[EXERCISE OBJECTIVE] In your copy of the data below, reproduce every entry exactly and omit the pictures.

[DATA LISTING]

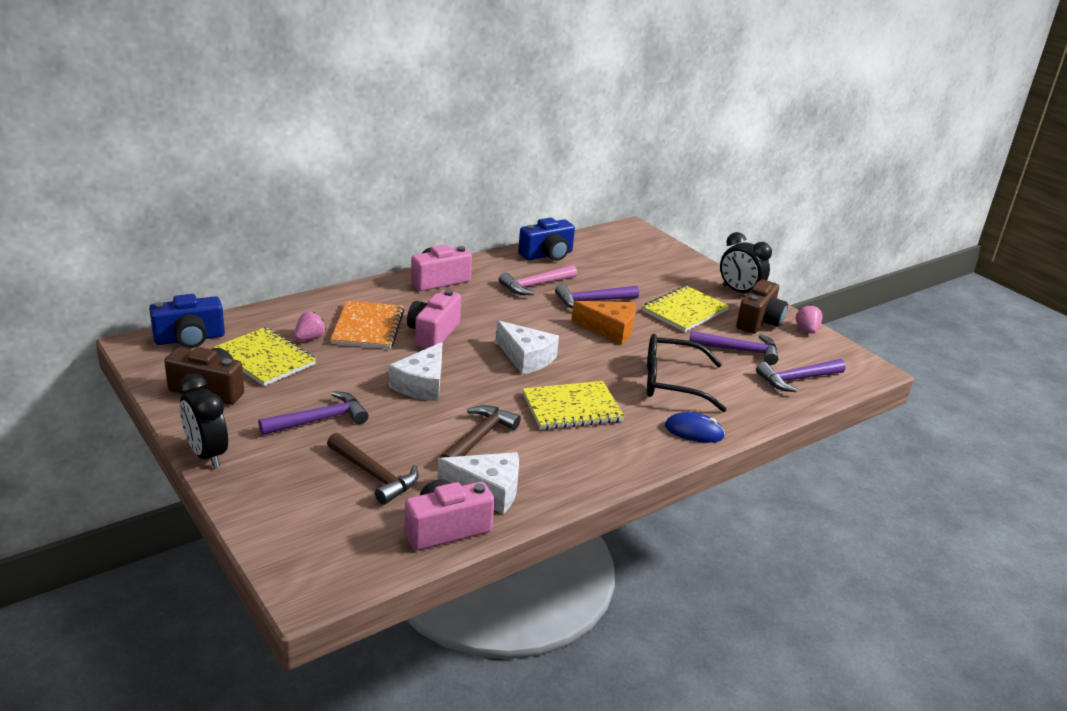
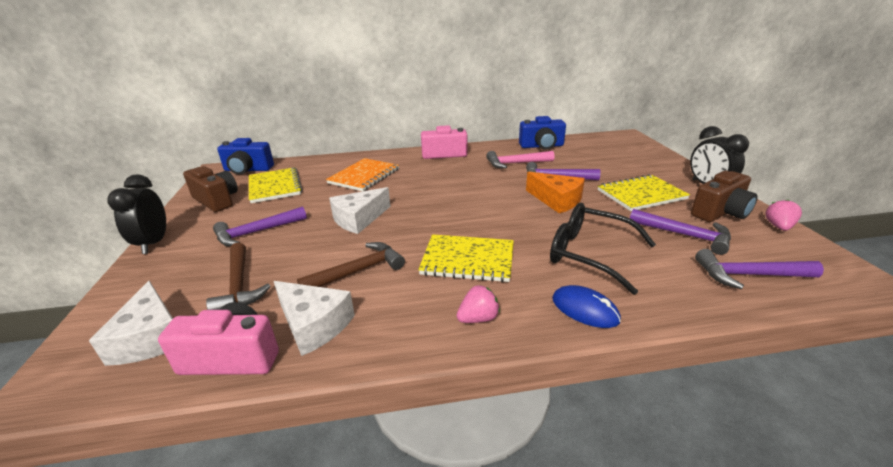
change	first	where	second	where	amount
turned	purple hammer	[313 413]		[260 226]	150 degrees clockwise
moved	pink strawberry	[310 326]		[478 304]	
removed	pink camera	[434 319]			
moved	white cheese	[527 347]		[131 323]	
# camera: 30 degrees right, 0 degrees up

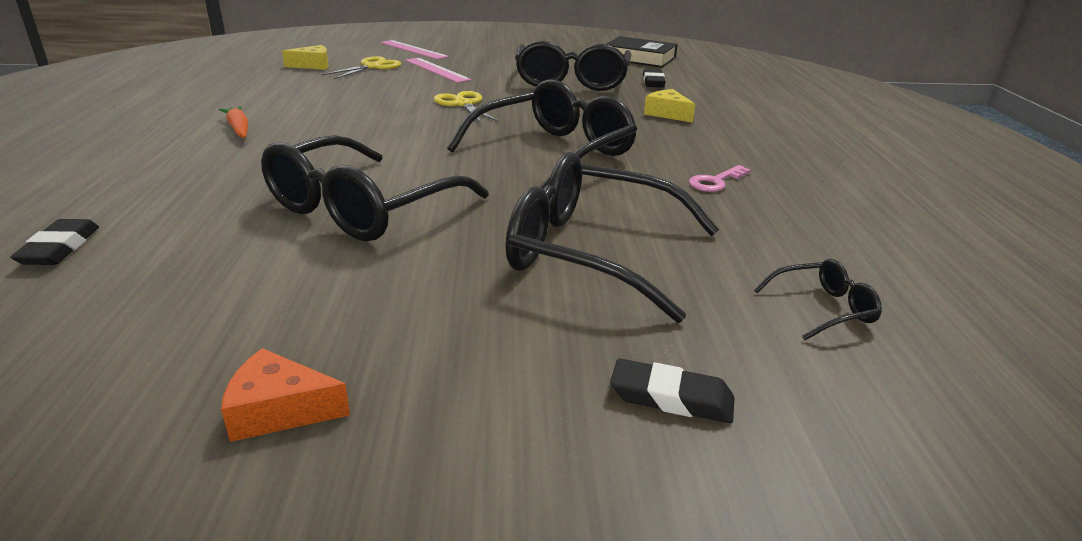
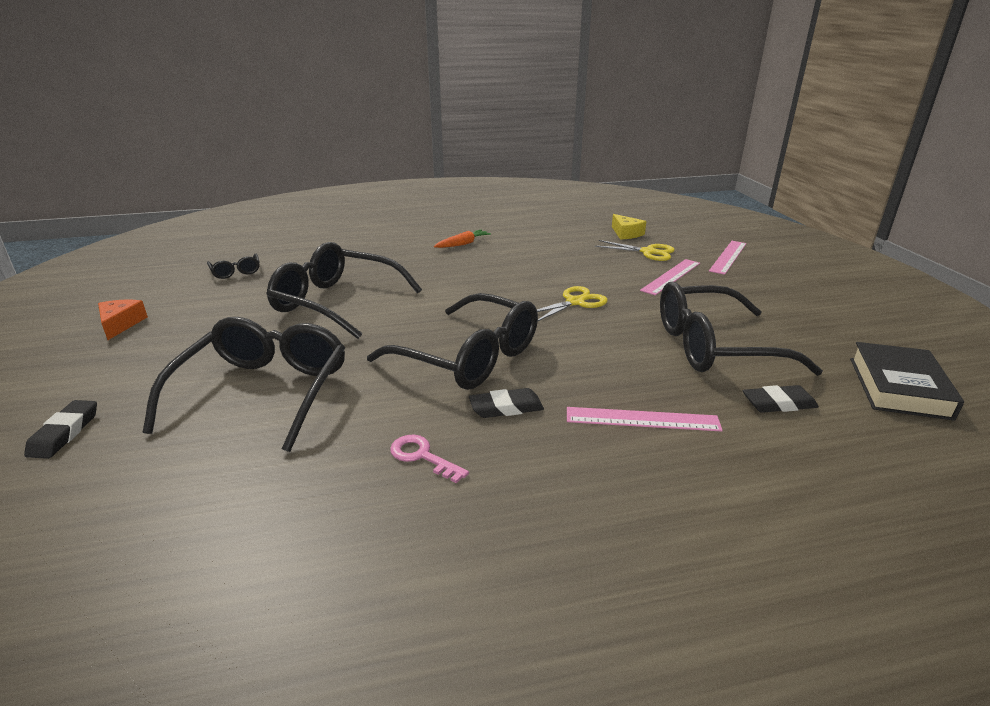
change	first	where	second	where	amount
moved	black eraser	[54 242]		[506 403]	
replaced	yellow cheese	[669 106]	pink ruler	[645 419]	
moved	black glasses	[818 299]		[233 266]	
# camera: 80 degrees right, 0 degrees up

[OUTPUT OF THE TASK]
change	first	where	second	where	amount
turned	purple hammer	[313 413]		[260 226]	150 degrees clockwise
moved	pink strawberry	[310 326]		[478 304]	
removed	pink camera	[434 319]			
moved	white cheese	[527 347]		[131 323]	
# camera: 30 degrees right, 0 degrees up

change	first	where	second	where	amount
moved	black eraser	[54 242]		[506 403]	
replaced	yellow cheese	[669 106]	pink ruler	[645 419]	
moved	black glasses	[818 299]		[233 266]	
# camera: 80 degrees right, 0 degrees up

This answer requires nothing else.